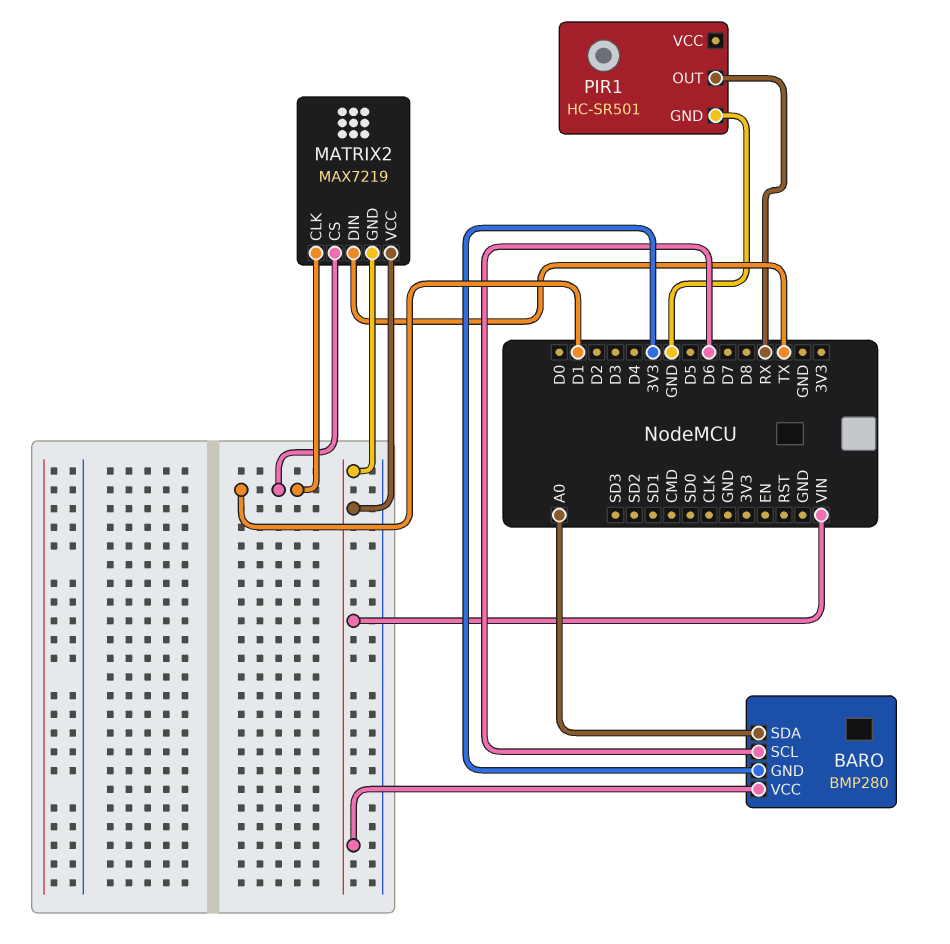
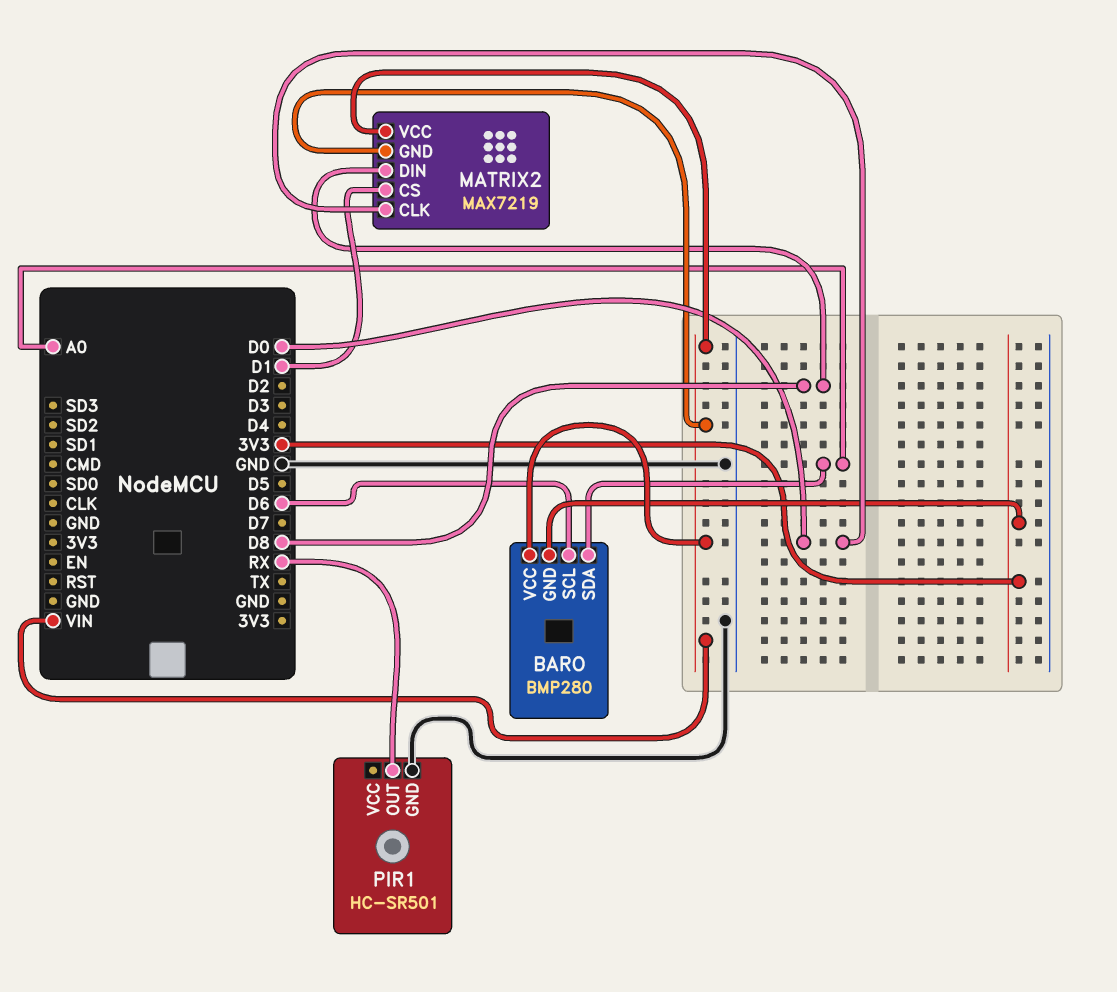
MATRIX2 pin CLK: D1 -> D0
MATRIX2 pin DIN: TX -> D8

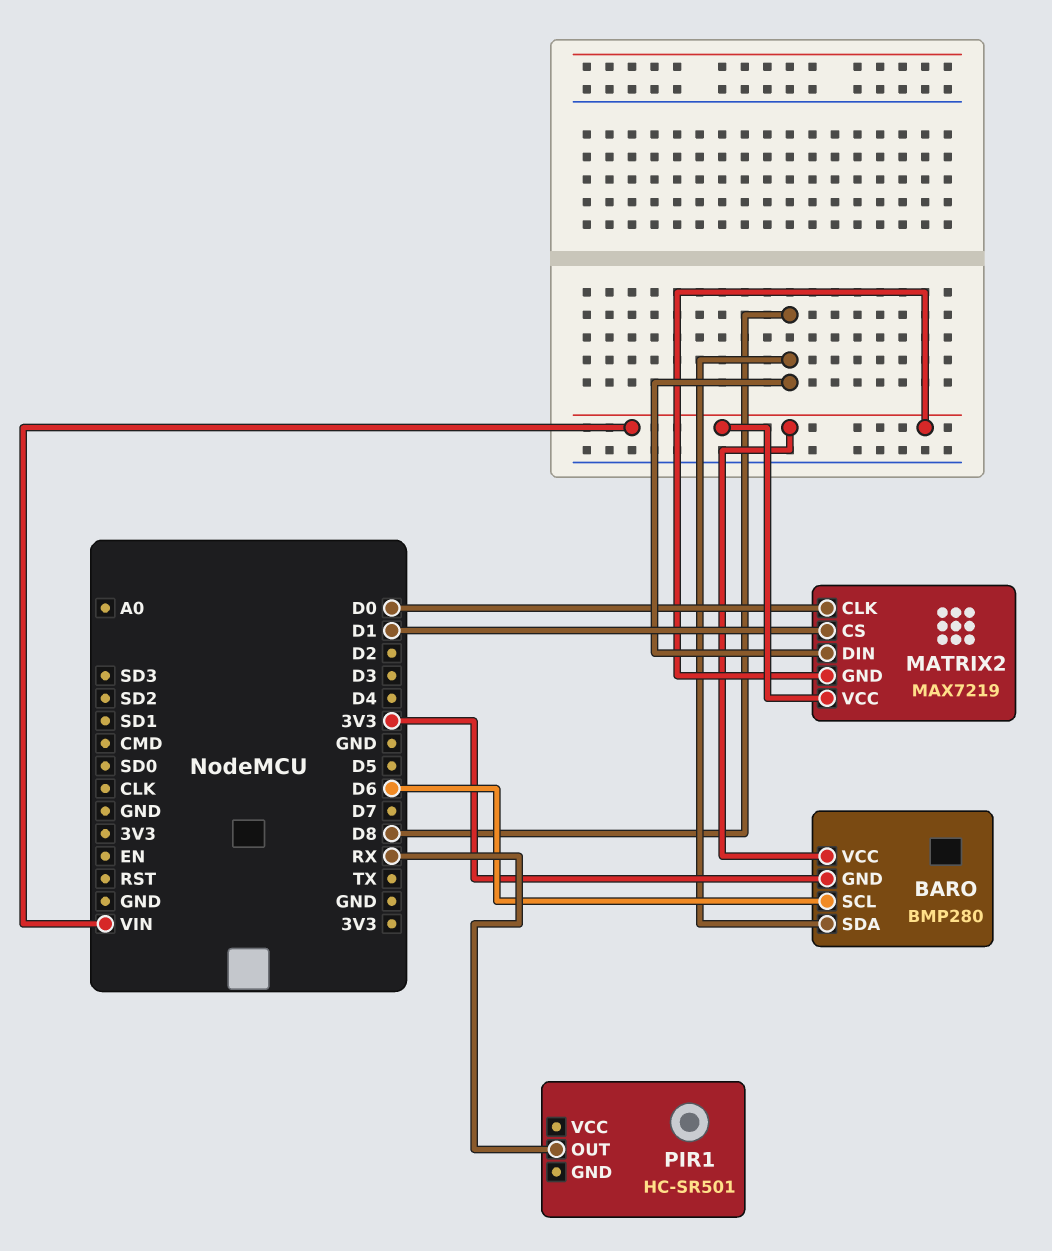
BARO pin SDA: A0 -> D8
PIR1 pin GND: GND -> none

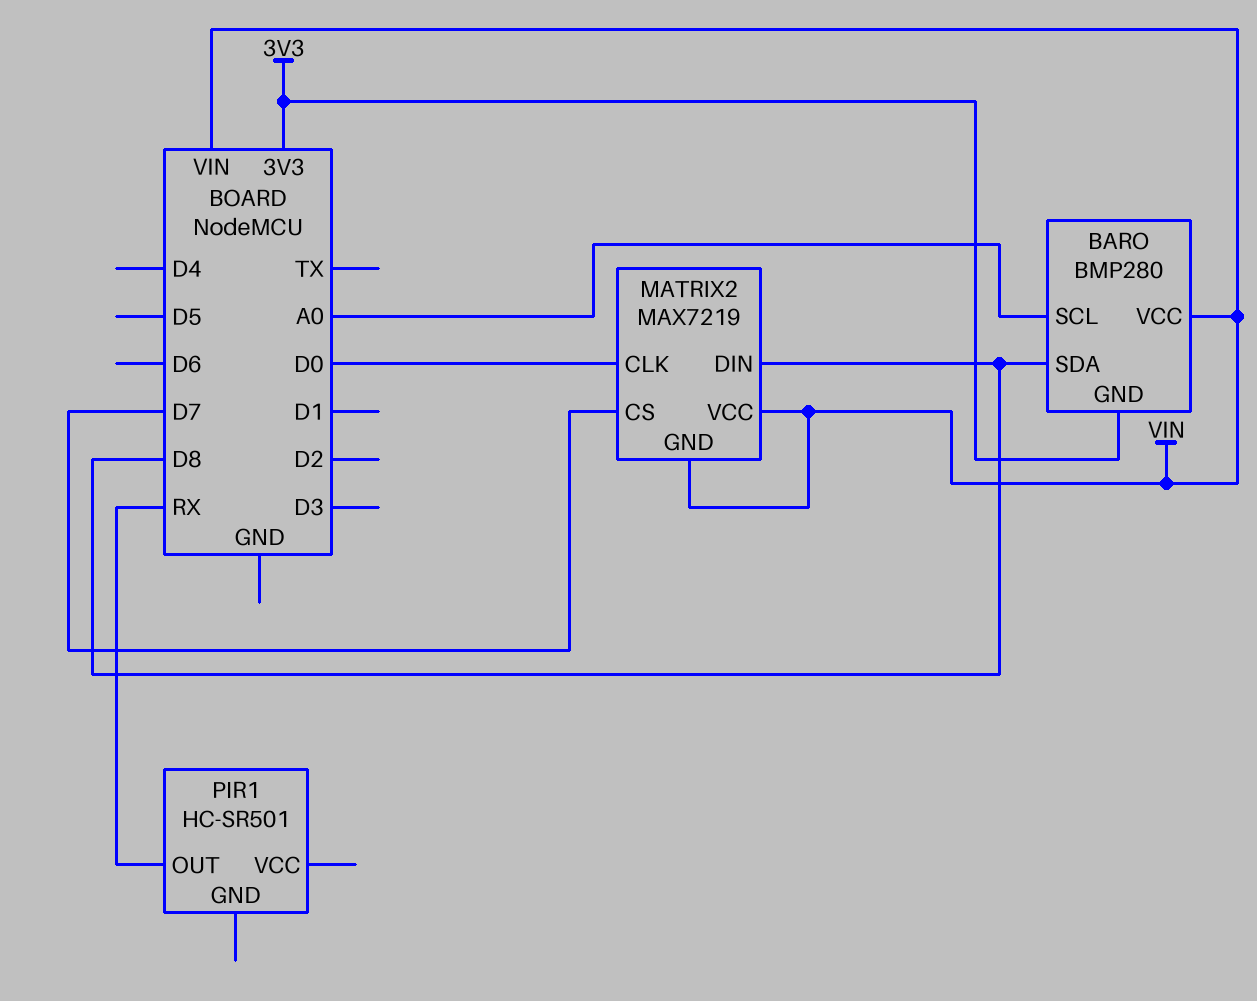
BARO pin SCL: D6 -> A0
MATRIX2 pin CS: D1 -> D7

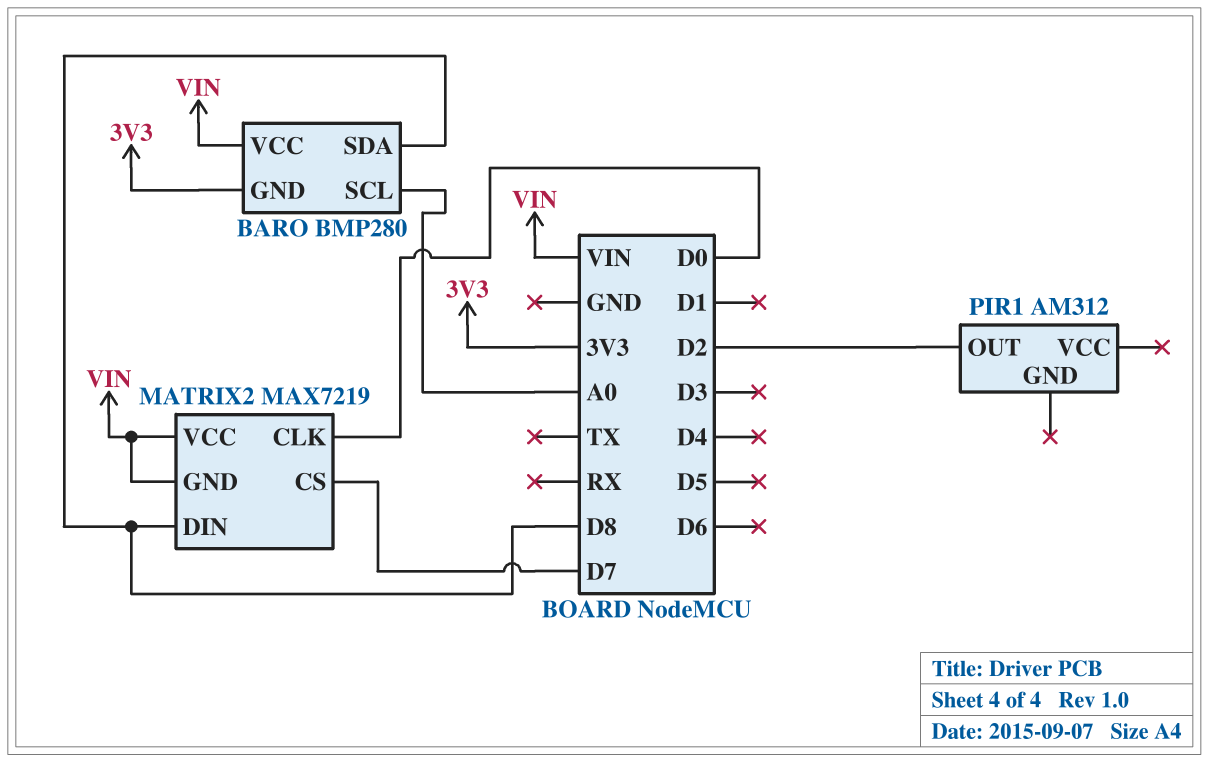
PIR1: HC-SR501 -> AM312
PIR1 pin OUT: RX -> D2

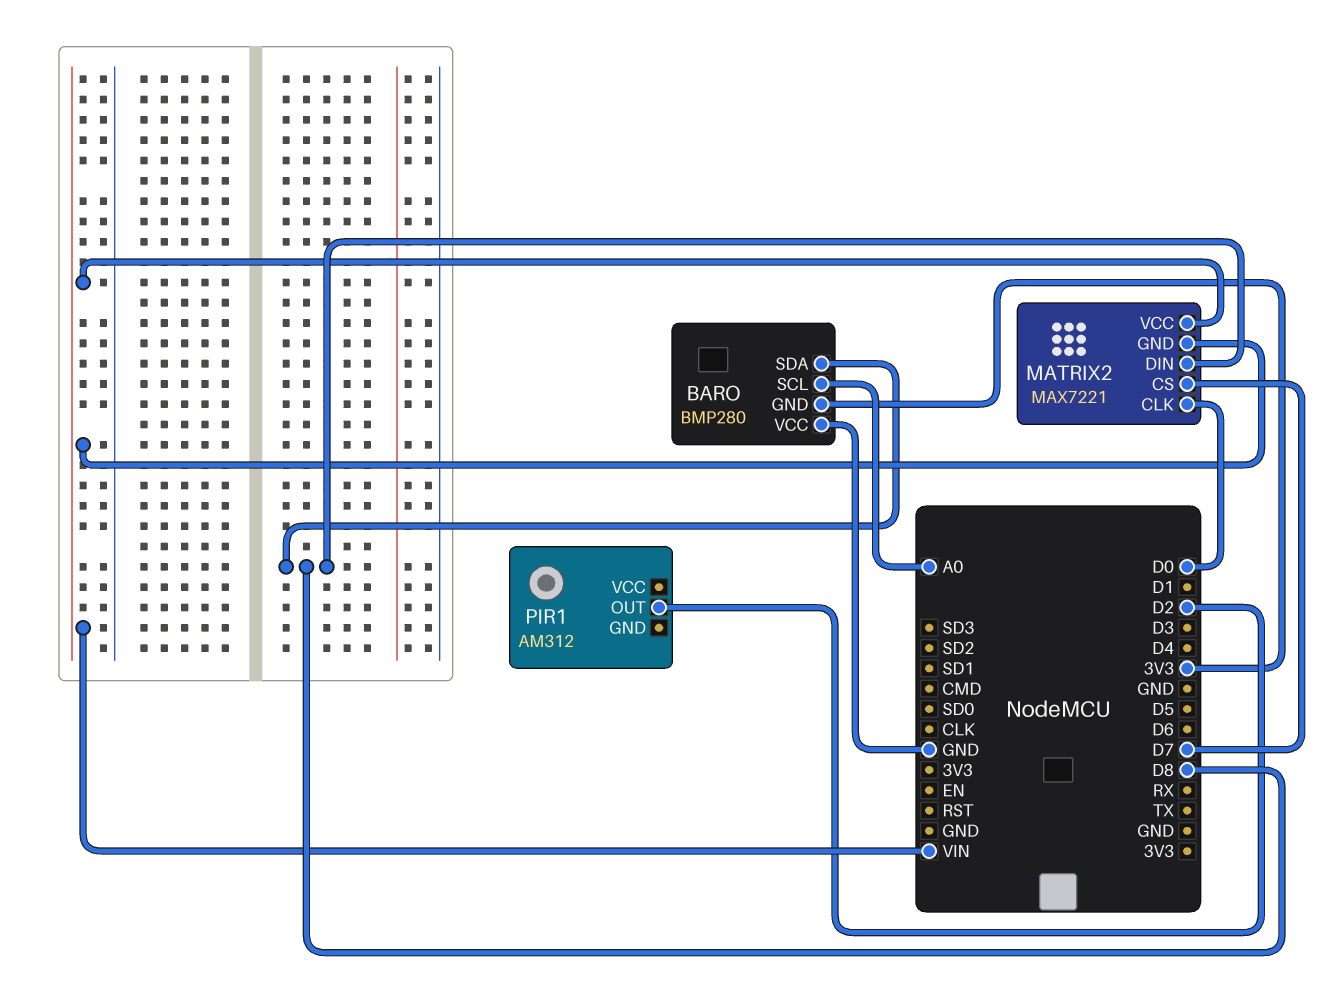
BARO pin VCC: VIN -> GND
MATRIX2: MAX7219 -> MAX7221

================

**Try it**.
Your response should contain each line of the listing in which the word "BARO" occurs.

**Answer to this problem**.
BARO pin SDA: A0 -> D8
BARO pin SCL: D6 -> A0
BARO pin VCC: VIN -> GND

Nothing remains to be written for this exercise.